WHAT THE EXERCISE ASKS | Verbatim transcription with images omitted: return the entries below in full.

DATA FOR ANALYSIS |
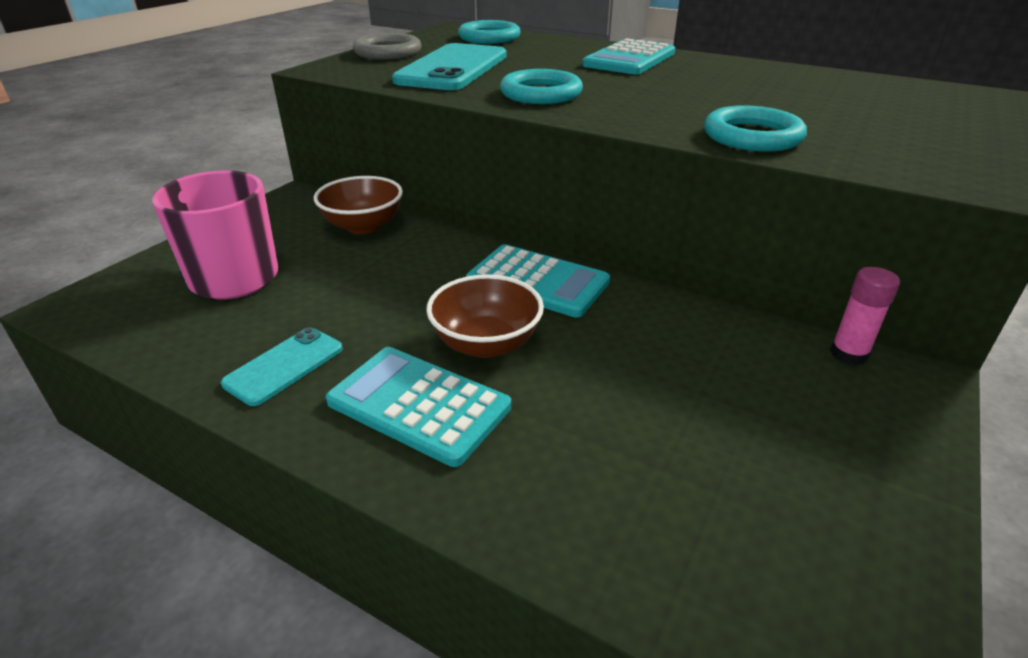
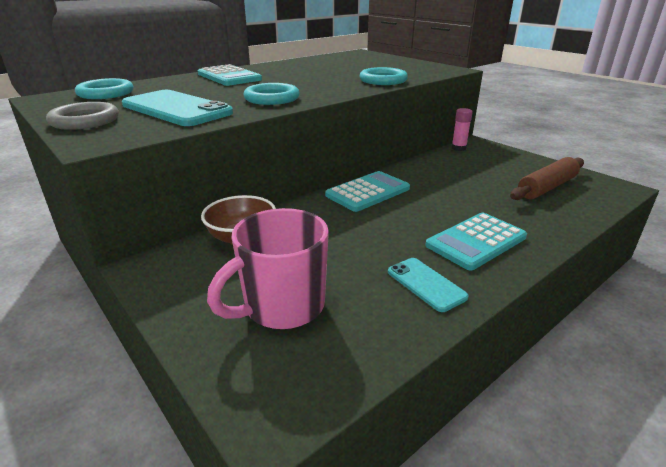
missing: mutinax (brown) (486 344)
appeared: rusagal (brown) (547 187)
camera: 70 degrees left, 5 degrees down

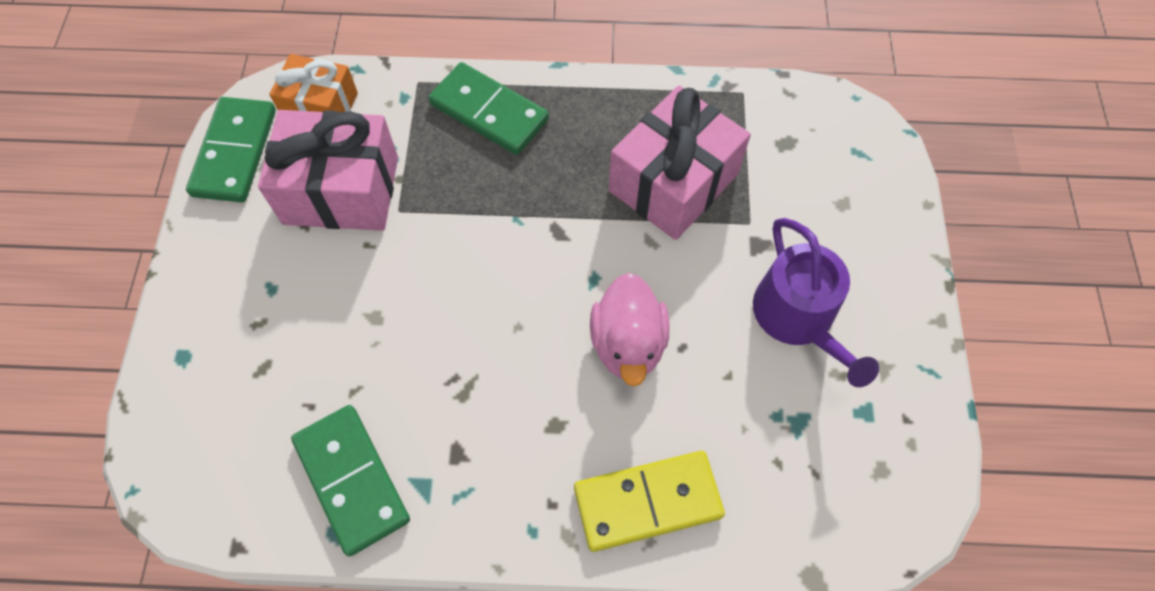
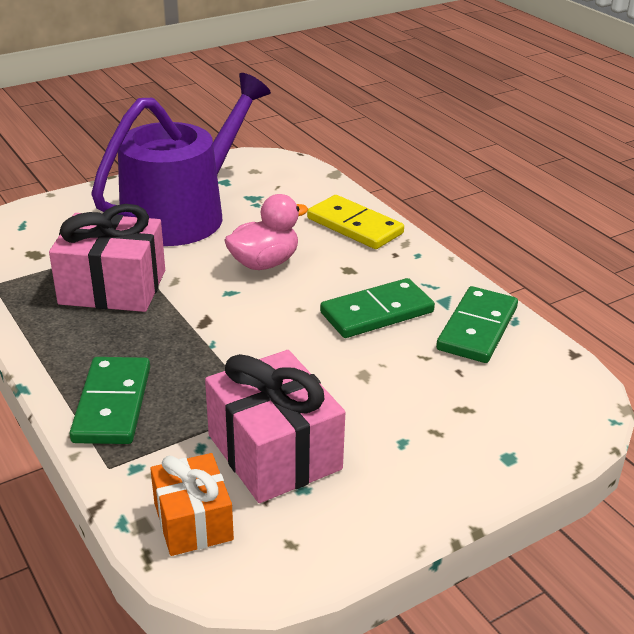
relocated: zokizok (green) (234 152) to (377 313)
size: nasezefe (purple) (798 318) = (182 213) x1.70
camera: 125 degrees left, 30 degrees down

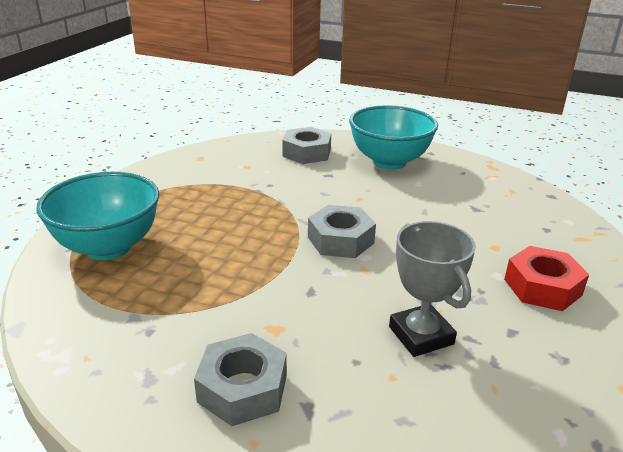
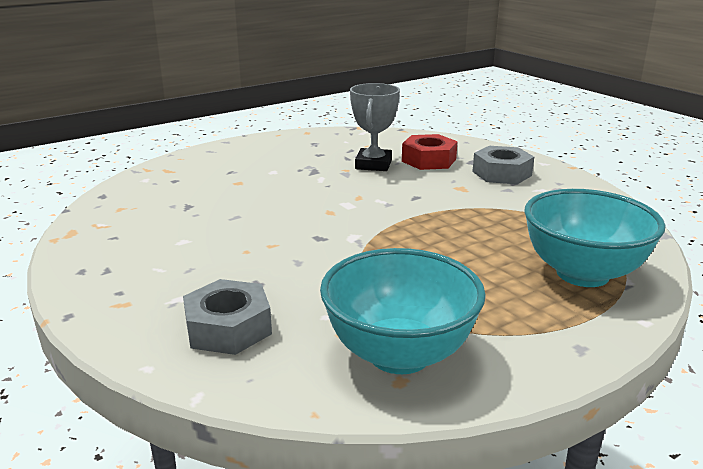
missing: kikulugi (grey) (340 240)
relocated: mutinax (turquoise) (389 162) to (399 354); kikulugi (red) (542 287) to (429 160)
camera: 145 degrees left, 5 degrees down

RESULT OF THIS TASK |
missing: mutinax (brown) (486 344)
appeared: rusagal (brown) (547 187)
camera: 70 degrees left, 5 degrees down

relocated: zokizok (green) (234 152) to (377 313)
size: nasezefe (purple) (798 318) = (182 213) x1.70
camera: 125 degrees left, 30 degrees down

missing: kikulugi (grey) (340 240)
relocated: mutinax (turquoise) (389 162) to (399 354); kikulugi (red) (542 287) to (429 160)
camera: 145 degrees left, 5 degrees down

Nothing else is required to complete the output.